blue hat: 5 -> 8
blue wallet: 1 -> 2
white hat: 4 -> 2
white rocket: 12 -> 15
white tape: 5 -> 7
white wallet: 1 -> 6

--

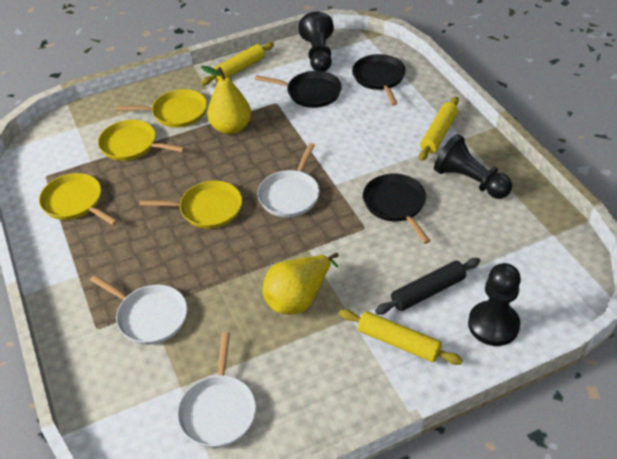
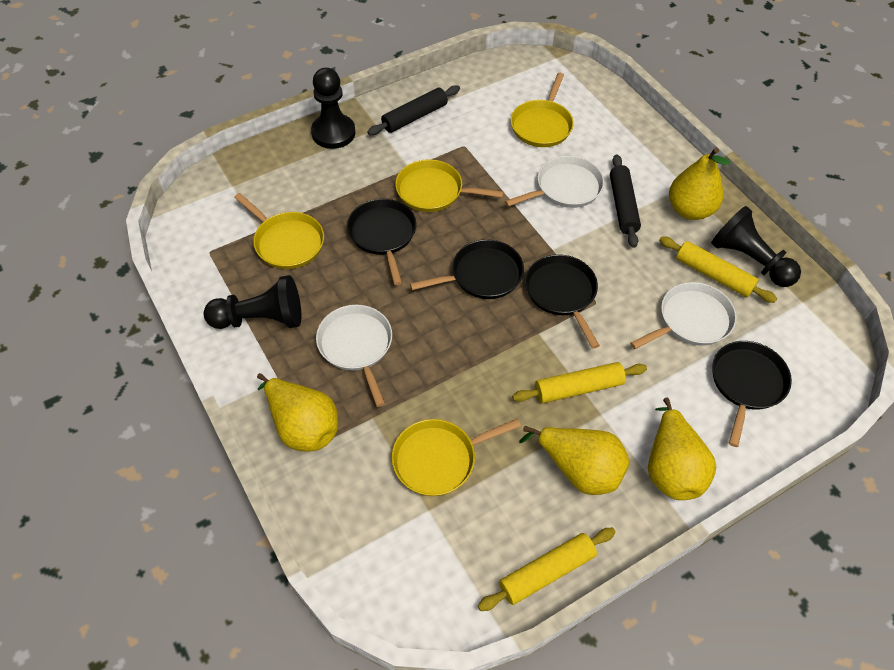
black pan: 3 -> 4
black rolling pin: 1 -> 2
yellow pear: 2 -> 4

...

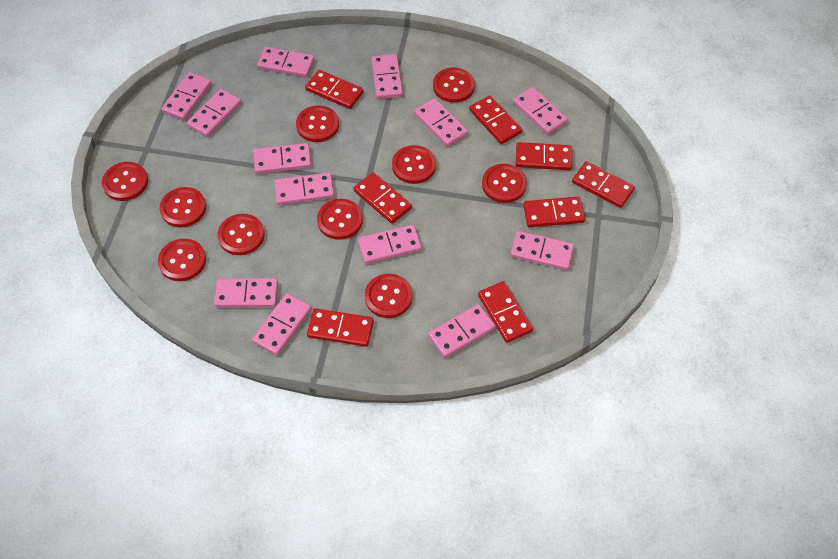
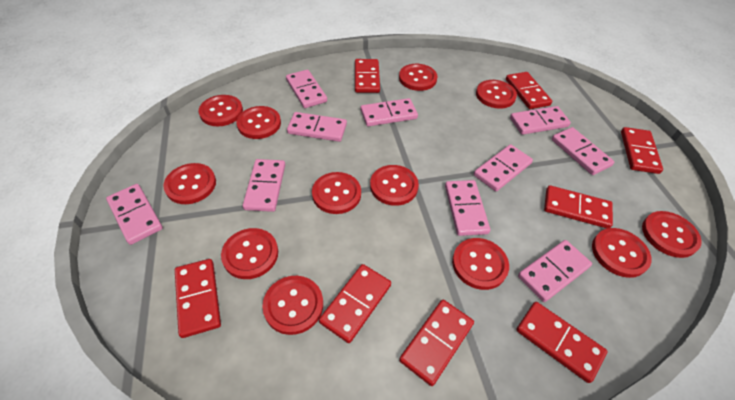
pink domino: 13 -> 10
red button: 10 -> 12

DIRECTIONS:
In the records above, find each line with the word "white" and copy it out.

TASK RESPONSE:
white hat: 4 -> 2
white rocket: 12 -> 15
white tape: 5 -> 7
white wallet: 1 -> 6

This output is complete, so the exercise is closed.